··· Task inputs ···
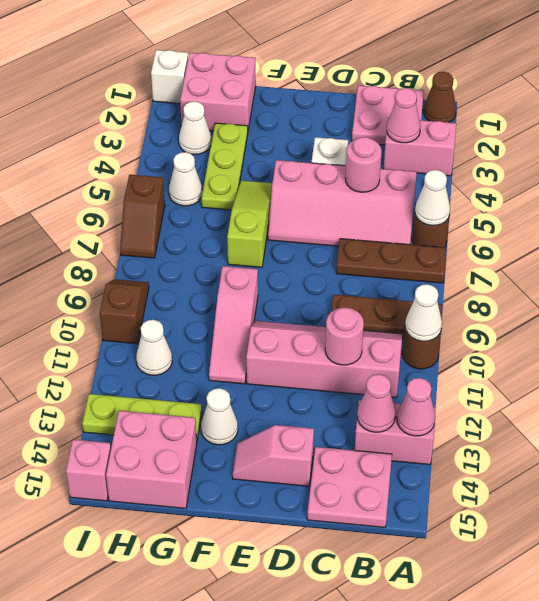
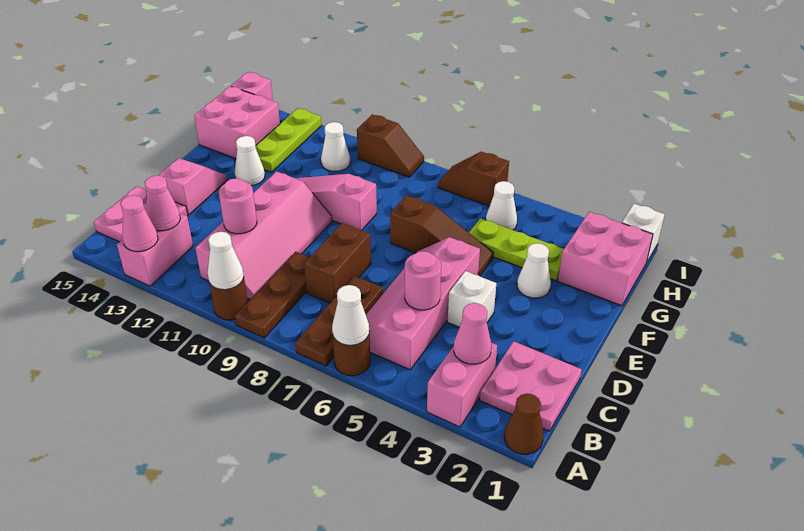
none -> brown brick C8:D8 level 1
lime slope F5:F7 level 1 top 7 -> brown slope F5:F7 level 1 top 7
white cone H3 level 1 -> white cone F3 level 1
···
··· Task inputs ···
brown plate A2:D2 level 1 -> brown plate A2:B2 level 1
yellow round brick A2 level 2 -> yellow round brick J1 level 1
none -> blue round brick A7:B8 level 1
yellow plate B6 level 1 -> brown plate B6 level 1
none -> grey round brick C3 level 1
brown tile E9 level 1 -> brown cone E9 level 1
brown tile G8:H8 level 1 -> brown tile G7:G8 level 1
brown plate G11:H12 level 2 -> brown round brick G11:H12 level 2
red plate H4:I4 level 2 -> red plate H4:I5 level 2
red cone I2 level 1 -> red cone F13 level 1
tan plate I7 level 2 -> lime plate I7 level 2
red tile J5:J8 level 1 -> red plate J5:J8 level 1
···
··· Task inputs ···
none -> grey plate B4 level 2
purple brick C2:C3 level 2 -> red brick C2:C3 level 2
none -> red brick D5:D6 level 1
···
▸ What the task asks:
Within the material above, find the lines that contain the word "cone"; copy them.

▸ Reply:
white cone H3 level 1 -> white cone F3 level 1
brown tile E9 level 1 -> brown cone E9 level 1
red cone I2 level 1 -> red cone F13 level 1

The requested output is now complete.